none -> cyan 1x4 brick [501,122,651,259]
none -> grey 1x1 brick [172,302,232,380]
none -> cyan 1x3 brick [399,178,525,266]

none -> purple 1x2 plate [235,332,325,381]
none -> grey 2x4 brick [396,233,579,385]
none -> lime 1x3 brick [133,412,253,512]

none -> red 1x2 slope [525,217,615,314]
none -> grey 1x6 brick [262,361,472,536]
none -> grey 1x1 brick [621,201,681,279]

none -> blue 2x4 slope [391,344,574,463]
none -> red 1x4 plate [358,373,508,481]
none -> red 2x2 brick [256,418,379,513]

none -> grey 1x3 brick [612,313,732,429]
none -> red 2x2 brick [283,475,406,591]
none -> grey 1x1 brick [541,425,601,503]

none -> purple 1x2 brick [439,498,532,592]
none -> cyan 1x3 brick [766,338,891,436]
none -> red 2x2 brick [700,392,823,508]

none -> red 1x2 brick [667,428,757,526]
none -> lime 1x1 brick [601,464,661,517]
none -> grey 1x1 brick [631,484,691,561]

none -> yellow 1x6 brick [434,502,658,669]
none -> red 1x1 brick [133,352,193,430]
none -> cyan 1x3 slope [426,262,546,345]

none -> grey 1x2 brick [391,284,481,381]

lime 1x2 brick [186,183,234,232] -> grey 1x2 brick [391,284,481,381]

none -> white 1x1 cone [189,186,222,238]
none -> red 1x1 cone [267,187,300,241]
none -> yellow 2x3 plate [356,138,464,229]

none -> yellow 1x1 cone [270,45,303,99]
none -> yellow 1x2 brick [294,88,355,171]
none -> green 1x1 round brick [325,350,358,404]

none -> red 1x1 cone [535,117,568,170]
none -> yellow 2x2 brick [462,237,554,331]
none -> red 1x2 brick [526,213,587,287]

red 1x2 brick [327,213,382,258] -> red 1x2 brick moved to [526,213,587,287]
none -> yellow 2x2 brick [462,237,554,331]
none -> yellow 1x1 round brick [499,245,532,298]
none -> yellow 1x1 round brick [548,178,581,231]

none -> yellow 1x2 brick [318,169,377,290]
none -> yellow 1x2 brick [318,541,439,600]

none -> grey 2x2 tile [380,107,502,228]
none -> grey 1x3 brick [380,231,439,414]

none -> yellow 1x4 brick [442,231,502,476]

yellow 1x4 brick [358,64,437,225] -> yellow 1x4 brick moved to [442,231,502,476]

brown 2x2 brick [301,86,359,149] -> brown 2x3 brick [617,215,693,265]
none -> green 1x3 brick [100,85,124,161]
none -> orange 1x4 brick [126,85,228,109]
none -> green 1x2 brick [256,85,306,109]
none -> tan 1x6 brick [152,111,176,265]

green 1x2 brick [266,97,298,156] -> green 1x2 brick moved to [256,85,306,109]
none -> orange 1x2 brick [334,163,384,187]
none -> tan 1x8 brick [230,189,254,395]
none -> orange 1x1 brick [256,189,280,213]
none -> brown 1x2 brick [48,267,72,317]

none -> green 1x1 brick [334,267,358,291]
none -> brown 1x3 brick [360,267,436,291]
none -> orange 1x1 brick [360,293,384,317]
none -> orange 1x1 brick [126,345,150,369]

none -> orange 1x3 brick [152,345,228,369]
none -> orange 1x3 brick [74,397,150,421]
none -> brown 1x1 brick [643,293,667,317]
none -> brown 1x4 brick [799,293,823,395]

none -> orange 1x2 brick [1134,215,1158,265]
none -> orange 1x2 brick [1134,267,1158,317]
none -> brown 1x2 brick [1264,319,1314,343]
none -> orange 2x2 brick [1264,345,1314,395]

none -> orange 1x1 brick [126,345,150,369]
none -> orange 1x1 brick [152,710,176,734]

Task prompt
Only a number is expected: the count of lines in the entries that include the string "cyan".

Reply
4